§ **Provided material**
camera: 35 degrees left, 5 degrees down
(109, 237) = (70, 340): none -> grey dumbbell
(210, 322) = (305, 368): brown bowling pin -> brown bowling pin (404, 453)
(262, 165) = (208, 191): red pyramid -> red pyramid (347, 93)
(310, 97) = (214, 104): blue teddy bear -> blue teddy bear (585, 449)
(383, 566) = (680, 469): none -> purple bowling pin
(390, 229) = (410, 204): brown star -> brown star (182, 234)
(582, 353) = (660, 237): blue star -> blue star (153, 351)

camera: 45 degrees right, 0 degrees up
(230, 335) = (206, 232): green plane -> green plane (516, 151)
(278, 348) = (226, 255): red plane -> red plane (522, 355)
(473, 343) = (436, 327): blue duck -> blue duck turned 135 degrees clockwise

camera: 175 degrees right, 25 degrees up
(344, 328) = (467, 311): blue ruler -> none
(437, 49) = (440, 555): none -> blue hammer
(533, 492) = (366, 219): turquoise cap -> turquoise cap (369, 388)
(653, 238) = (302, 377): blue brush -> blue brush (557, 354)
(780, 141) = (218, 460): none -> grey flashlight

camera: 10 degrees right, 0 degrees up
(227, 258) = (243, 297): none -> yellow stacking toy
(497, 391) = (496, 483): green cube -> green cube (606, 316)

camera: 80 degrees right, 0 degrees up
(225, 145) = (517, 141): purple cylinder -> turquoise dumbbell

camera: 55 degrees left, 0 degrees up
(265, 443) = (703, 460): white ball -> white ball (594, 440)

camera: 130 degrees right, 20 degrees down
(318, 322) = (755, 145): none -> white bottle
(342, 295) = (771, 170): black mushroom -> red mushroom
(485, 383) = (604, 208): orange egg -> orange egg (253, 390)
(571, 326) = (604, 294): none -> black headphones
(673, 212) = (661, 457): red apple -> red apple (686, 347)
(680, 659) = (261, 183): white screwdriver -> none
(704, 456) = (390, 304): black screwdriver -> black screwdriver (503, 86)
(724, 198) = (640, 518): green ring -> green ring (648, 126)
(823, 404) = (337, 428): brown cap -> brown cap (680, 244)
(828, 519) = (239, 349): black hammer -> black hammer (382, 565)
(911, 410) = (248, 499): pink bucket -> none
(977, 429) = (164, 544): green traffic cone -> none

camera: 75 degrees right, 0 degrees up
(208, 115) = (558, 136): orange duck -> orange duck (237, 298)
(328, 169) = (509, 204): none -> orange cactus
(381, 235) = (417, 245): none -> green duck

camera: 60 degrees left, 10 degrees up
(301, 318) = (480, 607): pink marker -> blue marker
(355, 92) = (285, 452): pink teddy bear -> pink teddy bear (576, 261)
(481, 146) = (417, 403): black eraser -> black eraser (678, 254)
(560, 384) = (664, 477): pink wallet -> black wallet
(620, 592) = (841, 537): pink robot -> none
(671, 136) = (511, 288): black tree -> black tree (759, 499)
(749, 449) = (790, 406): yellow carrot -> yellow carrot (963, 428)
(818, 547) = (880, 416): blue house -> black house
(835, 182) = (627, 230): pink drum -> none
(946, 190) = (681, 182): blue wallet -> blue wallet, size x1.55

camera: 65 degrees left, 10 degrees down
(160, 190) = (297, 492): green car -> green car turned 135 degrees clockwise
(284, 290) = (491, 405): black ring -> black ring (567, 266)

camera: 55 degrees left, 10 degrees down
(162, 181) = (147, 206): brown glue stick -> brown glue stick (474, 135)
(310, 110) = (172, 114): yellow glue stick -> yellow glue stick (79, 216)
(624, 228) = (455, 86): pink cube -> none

§ **Your goal**
Look through the data above for the string "star" and copy every line where it appears.

§ **Solution**
(390, 229) = (410, 204): brown star -> brown star (182, 234)
(582, 353) = (660, 237): blue star -> blue star (153, 351)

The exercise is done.